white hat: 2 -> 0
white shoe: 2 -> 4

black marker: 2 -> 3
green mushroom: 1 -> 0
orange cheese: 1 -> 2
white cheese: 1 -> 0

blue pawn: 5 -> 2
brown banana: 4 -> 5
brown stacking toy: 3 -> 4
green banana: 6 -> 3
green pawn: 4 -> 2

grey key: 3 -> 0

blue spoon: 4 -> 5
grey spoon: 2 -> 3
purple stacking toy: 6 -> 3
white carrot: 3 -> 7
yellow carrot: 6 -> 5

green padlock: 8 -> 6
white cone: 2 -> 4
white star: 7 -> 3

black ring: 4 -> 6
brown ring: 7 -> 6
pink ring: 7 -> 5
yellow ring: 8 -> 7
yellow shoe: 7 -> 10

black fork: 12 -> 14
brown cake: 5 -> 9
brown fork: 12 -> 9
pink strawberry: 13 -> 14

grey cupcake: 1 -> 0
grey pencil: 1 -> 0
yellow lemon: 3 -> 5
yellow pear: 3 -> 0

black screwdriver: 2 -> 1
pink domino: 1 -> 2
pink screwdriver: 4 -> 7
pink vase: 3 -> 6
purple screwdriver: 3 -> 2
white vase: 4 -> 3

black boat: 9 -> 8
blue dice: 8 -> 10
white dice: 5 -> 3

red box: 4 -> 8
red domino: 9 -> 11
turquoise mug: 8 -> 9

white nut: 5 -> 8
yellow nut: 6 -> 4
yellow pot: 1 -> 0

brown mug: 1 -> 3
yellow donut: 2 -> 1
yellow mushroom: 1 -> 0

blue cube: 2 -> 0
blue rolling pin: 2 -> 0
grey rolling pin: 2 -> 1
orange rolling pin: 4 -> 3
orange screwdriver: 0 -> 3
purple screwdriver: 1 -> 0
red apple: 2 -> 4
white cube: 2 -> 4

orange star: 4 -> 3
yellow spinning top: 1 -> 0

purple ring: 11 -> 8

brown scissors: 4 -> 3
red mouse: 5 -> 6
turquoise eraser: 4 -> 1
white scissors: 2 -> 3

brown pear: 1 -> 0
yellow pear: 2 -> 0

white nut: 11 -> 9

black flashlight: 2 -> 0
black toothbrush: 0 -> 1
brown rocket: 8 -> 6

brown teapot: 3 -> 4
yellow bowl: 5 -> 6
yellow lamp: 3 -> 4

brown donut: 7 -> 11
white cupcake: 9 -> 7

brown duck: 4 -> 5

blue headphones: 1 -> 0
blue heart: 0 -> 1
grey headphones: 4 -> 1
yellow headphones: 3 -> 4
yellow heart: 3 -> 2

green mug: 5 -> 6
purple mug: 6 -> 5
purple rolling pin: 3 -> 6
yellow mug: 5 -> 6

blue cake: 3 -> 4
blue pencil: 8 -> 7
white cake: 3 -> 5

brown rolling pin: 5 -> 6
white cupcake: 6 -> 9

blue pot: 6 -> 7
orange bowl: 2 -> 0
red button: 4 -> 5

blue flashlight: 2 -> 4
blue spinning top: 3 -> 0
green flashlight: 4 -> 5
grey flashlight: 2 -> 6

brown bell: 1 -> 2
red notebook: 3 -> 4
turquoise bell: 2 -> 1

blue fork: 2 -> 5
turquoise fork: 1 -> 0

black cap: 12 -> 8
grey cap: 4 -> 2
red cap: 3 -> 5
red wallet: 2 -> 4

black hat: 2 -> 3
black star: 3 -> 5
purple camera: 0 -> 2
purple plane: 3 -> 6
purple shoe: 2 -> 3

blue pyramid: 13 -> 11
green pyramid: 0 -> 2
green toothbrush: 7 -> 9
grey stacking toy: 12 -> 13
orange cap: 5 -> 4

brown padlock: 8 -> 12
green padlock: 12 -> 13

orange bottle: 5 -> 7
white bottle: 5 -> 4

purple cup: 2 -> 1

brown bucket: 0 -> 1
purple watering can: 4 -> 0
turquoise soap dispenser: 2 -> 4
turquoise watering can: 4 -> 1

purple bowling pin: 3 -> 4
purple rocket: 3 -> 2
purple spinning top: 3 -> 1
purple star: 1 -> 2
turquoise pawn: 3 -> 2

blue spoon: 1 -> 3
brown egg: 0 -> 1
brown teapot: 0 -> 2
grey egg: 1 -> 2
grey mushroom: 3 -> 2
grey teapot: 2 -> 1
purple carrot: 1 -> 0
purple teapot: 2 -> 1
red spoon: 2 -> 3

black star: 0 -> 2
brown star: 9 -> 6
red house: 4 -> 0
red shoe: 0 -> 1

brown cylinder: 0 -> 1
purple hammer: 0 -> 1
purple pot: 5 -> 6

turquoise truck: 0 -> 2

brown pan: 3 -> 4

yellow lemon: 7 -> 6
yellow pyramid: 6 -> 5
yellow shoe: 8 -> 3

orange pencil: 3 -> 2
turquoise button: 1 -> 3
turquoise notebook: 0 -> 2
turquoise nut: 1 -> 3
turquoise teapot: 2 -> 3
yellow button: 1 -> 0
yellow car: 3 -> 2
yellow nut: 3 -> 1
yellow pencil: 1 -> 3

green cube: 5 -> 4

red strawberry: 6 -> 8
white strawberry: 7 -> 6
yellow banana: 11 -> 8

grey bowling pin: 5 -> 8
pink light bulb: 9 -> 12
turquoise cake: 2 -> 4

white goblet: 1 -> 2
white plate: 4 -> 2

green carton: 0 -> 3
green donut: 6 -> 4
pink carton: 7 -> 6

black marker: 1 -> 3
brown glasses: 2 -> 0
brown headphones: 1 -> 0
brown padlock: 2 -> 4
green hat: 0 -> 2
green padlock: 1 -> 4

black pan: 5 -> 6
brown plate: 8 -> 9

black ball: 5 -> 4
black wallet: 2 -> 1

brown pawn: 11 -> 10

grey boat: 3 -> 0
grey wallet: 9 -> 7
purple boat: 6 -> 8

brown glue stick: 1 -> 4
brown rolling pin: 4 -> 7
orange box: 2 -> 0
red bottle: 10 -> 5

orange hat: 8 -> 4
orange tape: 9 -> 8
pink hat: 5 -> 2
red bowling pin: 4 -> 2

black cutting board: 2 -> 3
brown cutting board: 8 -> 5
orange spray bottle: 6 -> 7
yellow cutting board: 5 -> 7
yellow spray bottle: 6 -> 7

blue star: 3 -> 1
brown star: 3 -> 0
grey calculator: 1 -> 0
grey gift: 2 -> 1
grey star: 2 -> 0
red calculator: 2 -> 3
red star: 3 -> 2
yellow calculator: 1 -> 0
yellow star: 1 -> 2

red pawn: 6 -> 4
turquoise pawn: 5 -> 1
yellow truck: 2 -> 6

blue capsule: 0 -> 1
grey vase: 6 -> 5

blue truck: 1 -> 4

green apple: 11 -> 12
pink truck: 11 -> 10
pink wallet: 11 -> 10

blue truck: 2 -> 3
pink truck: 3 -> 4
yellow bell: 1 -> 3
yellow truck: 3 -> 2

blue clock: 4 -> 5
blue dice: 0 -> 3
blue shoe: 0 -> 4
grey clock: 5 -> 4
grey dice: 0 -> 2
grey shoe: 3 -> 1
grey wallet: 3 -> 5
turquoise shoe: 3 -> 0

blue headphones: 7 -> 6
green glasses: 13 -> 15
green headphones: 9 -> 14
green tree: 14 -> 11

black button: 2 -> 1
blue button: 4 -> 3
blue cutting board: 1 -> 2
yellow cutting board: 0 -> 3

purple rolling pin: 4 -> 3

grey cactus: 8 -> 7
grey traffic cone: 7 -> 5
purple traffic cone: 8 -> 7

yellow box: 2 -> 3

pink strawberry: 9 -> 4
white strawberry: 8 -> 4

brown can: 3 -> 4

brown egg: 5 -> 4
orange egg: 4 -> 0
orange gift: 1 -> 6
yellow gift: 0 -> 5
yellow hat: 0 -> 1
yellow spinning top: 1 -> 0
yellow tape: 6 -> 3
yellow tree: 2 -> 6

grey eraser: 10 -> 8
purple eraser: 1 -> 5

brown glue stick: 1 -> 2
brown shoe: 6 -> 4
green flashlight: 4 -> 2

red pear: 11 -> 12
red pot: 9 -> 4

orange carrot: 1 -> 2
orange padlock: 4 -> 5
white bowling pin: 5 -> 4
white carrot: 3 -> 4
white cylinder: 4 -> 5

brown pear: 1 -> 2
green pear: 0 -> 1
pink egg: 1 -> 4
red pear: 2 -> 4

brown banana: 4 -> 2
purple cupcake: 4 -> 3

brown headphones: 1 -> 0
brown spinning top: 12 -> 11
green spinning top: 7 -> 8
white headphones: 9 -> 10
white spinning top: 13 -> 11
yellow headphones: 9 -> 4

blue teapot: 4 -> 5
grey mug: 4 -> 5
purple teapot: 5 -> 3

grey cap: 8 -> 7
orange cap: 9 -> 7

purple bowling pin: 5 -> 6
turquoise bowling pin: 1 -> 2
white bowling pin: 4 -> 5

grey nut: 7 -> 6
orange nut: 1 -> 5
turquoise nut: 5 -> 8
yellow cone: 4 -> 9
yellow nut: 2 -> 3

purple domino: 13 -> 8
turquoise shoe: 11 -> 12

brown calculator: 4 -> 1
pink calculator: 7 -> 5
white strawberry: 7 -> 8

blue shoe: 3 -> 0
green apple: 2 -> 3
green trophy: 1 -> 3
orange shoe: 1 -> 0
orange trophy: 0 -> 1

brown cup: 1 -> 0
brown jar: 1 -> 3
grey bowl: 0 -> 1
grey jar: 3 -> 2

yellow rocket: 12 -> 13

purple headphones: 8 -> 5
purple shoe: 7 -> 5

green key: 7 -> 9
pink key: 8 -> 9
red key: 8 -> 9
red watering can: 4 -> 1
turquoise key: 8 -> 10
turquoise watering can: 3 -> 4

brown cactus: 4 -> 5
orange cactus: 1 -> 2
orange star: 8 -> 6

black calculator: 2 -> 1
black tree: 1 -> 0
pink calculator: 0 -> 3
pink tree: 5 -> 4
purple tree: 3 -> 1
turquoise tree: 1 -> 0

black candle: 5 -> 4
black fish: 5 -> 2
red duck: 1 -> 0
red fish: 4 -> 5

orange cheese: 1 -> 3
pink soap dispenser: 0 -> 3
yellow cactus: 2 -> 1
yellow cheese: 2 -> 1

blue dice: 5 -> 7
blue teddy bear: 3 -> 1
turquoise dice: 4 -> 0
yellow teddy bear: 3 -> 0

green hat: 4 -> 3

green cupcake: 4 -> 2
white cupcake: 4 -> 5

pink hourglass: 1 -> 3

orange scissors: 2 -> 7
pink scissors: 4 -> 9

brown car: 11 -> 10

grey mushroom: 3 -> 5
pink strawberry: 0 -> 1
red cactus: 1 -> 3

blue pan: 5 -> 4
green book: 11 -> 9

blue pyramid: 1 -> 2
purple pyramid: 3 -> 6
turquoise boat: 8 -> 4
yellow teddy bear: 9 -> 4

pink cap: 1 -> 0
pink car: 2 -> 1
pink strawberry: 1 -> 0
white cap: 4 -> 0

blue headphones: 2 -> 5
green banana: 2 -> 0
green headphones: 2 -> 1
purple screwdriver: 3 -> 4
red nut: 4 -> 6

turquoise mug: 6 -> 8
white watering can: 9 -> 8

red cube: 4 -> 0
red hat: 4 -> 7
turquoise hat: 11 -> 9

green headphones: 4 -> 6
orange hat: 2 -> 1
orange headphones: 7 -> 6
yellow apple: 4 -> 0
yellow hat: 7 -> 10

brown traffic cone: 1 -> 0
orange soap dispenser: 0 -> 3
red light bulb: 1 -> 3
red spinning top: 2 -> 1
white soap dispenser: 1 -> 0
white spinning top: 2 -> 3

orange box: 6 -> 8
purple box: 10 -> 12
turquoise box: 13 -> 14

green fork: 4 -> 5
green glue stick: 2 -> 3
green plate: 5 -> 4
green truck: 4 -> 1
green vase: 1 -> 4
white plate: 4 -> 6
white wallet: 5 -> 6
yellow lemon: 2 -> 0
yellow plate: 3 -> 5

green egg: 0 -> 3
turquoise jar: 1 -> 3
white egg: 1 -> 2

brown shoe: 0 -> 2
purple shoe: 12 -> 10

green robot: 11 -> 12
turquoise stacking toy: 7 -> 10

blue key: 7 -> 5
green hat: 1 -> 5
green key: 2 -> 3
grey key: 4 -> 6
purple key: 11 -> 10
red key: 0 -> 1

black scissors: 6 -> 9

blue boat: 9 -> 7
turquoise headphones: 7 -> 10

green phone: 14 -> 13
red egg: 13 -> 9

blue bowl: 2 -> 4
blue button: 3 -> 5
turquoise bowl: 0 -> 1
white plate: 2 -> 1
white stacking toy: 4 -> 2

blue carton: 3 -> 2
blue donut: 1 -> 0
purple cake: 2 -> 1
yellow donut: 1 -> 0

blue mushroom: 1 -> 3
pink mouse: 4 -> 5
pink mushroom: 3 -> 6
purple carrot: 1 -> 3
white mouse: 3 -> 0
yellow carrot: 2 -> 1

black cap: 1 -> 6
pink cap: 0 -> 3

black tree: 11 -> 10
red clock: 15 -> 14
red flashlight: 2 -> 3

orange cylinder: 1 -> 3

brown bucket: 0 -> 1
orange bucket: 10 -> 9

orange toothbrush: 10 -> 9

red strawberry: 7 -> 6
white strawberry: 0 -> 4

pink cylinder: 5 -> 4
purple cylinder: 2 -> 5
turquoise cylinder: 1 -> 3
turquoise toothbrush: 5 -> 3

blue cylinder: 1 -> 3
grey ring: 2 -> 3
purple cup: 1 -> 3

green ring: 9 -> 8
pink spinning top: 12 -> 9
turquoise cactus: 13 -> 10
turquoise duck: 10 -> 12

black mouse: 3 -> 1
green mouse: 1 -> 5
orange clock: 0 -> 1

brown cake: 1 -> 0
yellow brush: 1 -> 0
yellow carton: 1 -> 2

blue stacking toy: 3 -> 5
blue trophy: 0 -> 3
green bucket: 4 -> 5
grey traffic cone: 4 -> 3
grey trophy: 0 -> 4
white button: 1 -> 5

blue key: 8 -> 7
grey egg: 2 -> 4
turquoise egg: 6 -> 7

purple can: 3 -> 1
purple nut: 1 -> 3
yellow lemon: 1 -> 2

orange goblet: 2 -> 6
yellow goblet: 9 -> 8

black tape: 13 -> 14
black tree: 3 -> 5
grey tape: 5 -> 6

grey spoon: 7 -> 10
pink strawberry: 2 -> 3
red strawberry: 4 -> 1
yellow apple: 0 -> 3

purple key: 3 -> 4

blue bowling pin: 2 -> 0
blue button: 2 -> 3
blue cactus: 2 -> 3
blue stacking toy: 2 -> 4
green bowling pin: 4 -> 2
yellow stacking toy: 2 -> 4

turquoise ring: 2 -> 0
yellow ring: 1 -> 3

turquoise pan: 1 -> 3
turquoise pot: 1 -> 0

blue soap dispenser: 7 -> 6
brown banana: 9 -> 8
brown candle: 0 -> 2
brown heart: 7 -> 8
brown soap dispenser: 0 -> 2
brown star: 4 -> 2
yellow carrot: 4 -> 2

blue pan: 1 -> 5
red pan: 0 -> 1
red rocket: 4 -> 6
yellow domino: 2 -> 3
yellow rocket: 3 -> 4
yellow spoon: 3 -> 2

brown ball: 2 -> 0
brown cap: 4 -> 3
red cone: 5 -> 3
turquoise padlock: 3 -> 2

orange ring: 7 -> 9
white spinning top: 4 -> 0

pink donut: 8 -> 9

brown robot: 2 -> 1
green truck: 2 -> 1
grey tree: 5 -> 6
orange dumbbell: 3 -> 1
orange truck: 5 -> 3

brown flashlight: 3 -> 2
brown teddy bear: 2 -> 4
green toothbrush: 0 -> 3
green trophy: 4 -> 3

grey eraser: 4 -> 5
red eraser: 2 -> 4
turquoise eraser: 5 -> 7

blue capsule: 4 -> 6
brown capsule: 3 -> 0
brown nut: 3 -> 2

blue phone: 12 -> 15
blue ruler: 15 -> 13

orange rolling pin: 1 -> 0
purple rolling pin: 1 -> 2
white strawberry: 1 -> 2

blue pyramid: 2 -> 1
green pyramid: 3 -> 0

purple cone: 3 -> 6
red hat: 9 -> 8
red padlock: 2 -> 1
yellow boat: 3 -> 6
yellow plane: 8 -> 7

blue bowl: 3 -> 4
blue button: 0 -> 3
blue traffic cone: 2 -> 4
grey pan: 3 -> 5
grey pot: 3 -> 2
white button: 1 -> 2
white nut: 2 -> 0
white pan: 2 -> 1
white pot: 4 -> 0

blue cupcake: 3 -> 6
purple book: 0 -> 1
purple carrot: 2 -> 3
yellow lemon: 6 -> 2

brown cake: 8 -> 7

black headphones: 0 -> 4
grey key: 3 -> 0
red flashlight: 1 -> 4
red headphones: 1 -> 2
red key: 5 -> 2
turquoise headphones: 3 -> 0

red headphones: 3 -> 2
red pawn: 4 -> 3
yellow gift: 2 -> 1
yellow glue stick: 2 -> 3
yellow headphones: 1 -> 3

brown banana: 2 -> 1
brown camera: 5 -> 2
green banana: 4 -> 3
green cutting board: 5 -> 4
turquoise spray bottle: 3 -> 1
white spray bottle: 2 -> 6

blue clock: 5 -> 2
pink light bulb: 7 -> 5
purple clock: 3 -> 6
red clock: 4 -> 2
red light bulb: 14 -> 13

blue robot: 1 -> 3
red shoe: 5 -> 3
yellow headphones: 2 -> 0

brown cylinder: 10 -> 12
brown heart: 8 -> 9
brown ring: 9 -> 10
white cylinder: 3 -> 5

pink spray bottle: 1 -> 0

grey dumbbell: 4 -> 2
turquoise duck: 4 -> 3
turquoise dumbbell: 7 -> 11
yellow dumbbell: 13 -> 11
————
■ Task to complete: Reproducing the whole listing above is not the task. Copy exactly only the lines from the one with "black fork: 12 -> 14" to the one with "yellow mushroom: 1 -> 0", both kept.

■ Solution for this task:
black fork: 12 -> 14
brown cake: 5 -> 9
brown fork: 12 -> 9
pink strawberry: 13 -> 14

grey cupcake: 1 -> 0
grey pencil: 1 -> 0
yellow lemon: 3 -> 5
yellow pear: 3 -> 0

black screwdriver: 2 -> 1
pink domino: 1 -> 2
pink screwdriver: 4 -> 7
pink vase: 3 -> 6
purple screwdriver: 3 -> 2
white vase: 4 -> 3

black boat: 9 -> 8
blue dice: 8 -> 10
white dice: 5 -> 3

red box: 4 -> 8
red domino: 9 -> 11
turquoise mug: 8 -> 9

white nut: 5 -> 8
yellow nut: 6 -> 4
yellow pot: 1 -> 0

brown mug: 1 -> 3
yellow donut: 2 -> 1
yellow mushroom: 1 -> 0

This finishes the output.